_Written instruction_
Below are records; reproduce exactly the lines from the one containing "mask_h, mask_svg, instance_id." through the end, both included, and only those.

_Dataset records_
START

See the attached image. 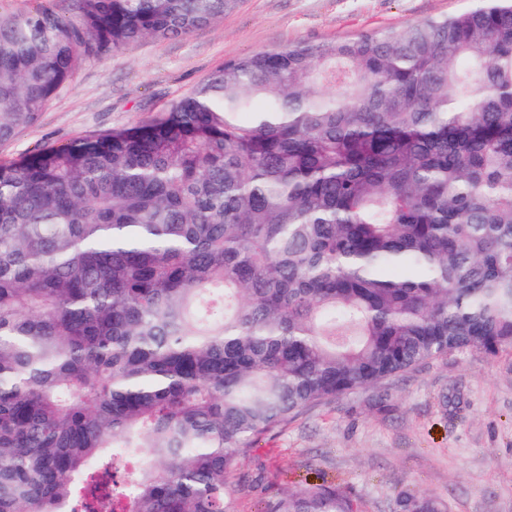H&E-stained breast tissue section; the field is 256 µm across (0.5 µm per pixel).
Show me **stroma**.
<instances>
[{
  "mask_svg": "<svg viewBox=\"0 0 512 512\" xmlns=\"http://www.w3.org/2000/svg\"><path fill=\"white\" fill-rule=\"evenodd\" d=\"M470 0H238L190 35L145 39L86 59L38 122L0 143V164L123 125L147 122L231 59L291 42L400 27ZM308 409L257 441L234 481L236 512L314 481L339 485L364 512H392L408 489L448 512H512V354L433 360L385 385Z\"/></svg>",
  "mask_w": 512,
  "mask_h": 512,
  "instance_id": "obj_1",
  "label": "stroma"
}]
</instances>
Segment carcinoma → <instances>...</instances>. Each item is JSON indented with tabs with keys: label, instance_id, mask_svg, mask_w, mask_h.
<instances>
[{
	"label": "carcinoma",
	"instance_id": "carcinoma-1",
	"mask_svg": "<svg viewBox=\"0 0 512 512\" xmlns=\"http://www.w3.org/2000/svg\"><path fill=\"white\" fill-rule=\"evenodd\" d=\"M65 2L0 13V142L83 60L237 0ZM475 2L228 61L0 165V512H234L303 410L512 352V0ZM265 512L363 510L308 483Z\"/></svg>",
	"mask_w": 512,
	"mask_h": 512
}]
</instances>
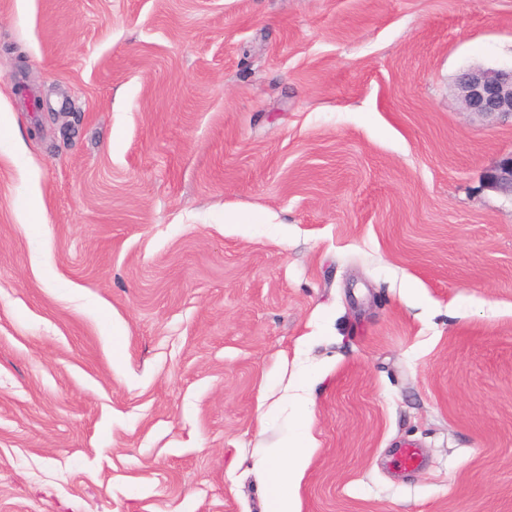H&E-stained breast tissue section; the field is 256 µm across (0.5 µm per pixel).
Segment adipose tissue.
Instances as JSON below:
<instances>
[{"label": "adipose tissue", "mask_w": 512, "mask_h": 512, "mask_svg": "<svg viewBox=\"0 0 512 512\" xmlns=\"http://www.w3.org/2000/svg\"><path fill=\"white\" fill-rule=\"evenodd\" d=\"M304 464V445L300 439H289L272 450L268 464V512H295L292 485Z\"/></svg>", "instance_id": "1"}]
</instances>
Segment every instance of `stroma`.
Instances as JSON below:
<instances>
[{
    "label": "stroma",
    "mask_w": 512,
    "mask_h": 512,
    "mask_svg": "<svg viewBox=\"0 0 512 512\" xmlns=\"http://www.w3.org/2000/svg\"><path fill=\"white\" fill-rule=\"evenodd\" d=\"M477 65L512 0H0V512H266L303 431L297 512H512ZM306 448L297 438L282 442L274 448L268 464L267 498L269 512H295L292 485L305 464ZM288 458V466L281 465L280 459Z\"/></svg>",
    "instance_id": "35a3bbf8"
}]
</instances>
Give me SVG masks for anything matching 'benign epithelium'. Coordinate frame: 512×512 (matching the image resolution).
Returning a JSON list of instances; mask_svg holds the SVG:
<instances>
[{"mask_svg":"<svg viewBox=\"0 0 512 512\" xmlns=\"http://www.w3.org/2000/svg\"><path fill=\"white\" fill-rule=\"evenodd\" d=\"M457 88L470 113L482 118H512V69L469 68L459 77ZM485 183L512 200V153L492 163Z\"/></svg>","mask_w":512,"mask_h":512,"instance_id":"obj_1","label":"benign epithelium"}]
</instances>
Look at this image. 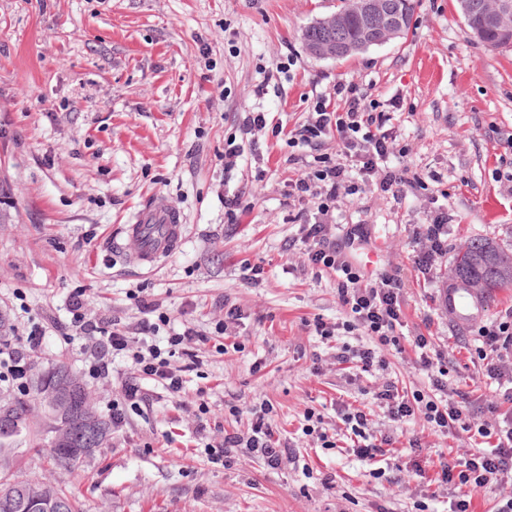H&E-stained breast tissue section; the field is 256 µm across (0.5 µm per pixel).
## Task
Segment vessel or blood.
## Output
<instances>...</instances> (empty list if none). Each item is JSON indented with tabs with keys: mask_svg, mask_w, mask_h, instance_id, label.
I'll use <instances>...</instances> for the list:
<instances>
[{
	"mask_svg": "<svg viewBox=\"0 0 512 512\" xmlns=\"http://www.w3.org/2000/svg\"><path fill=\"white\" fill-rule=\"evenodd\" d=\"M126 233L139 243L135 261L140 266L151 268L180 246L182 218L164 200L156 198L140 210L135 223L127 226Z\"/></svg>",
	"mask_w": 512,
	"mask_h": 512,
	"instance_id": "obj_1",
	"label": "vessel or blood"
}]
</instances>
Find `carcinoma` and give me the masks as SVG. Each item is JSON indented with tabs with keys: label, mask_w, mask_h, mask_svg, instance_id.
Returning <instances> with one entry per match:
<instances>
[{
	"label": "carcinoma",
	"mask_w": 512,
	"mask_h": 512,
	"mask_svg": "<svg viewBox=\"0 0 512 512\" xmlns=\"http://www.w3.org/2000/svg\"><path fill=\"white\" fill-rule=\"evenodd\" d=\"M458 7L468 27L487 47L503 46L505 34L494 18L495 0H457ZM414 0H376L371 8L359 6L358 0L342 7L335 14L312 23L302 30V40L309 52L318 57L343 59L362 50V42L381 29L383 16L399 14L405 18L404 27L391 31L386 40L404 35L410 28L415 13ZM454 287L461 290L476 288L484 305L494 302L497 294L512 288V246H501L487 238H473L461 246L453 265ZM84 402L82 391L71 392L65 404L59 408L43 405L44 411L53 415L59 410L74 417L81 411ZM29 405L15 402V420L12 429L0 433V455L15 454V449L4 445V438L20 435L24 430V416ZM39 437L35 456L31 464L37 466L64 465L79 468L84 460L77 454L79 448H104L107 438L89 437L81 433L72 441L59 447L53 444L46 431H36ZM0 512H26L22 507V496L3 493L0 486Z\"/></svg>",
	"instance_id": "cac0c4a2"
}]
</instances>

END

_Exercise solution_
Find `carcinoma` and give me the masks as SVG. Each item is JSON indented with tabs with keys: label, mask_w, mask_h, mask_svg, instance_id.
Returning <instances> with one entry per match:
<instances>
[{
	"label": "carcinoma",
	"mask_w": 512,
	"mask_h": 512,
	"mask_svg": "<svg viewBox=\"0 0 512 512\" xmlns=\"http://www.w3.org/2000/svg\"><path fill=\"white\" fill-rule=\"evenodd\" d=\"M458 7L468 27L487 47L503 46L505 34L494 18L495 0H457ZM414 0H376L371 8L359 6L358 0L342 7L335 14L312 23L302 30V40L309 52L318 57L343 59L362 50V42L381 29L383 16L399 14L405 18L404 27L391 31L386 40L404 35L410 28L415 13ZM454 287L461 290L476 288L484 305L494 302L497 294L512 288V246H501L487 238H473L461 246L453 265ZM84 402L82 391L71 392L65 404L59 408L43 405L44 411L53 415L59 410L74 417L81 411ZM29 405L15 402V420L12 429L0 433V455L15 454V449L4 445V438L20 435L24 430V416ZM39 437L35 456L31 464L37 466L64 465L79 468L84 460L77 454L79 448H104L107 438L89 437L81 433L72 441L59 447L53 444L46 431H36ZM0 512H26L22 507V496L3 493L0 486Z\"/></svg>",
	"instance_id": "cac0c4a2"
}]
</instances>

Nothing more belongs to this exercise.